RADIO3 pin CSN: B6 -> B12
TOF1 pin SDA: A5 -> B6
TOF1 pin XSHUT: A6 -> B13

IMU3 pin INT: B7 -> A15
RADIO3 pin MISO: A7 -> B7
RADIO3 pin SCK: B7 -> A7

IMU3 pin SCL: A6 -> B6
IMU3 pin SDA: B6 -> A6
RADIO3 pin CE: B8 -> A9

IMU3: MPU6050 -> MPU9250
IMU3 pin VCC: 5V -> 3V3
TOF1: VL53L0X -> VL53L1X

....

Work to be completed:
Exactly as they appear, restate all of the entries.

Output for this task:
RADIO3 pin CSN: B6 -> B12
TOF1 pin SDA: A5 -> B6
TOF1 pin XSHUT: A6 -> B13

IMU3 pin INT: B7 -> A15
RADIO3 pin MISO: A7 -> B7
RADIO3 pin SCK: B7 -> A7

IMU3 pin SCL: A6 -> B6
IMU3 pin SDA: B6 -> A6
RADIO3 pin CE: B8 -> A9

IMU3: MPU6050 -> MPU9250
IMU3 pin VCC: 5V -> 3V3
TOF1: VL53L0X -> VL53L1X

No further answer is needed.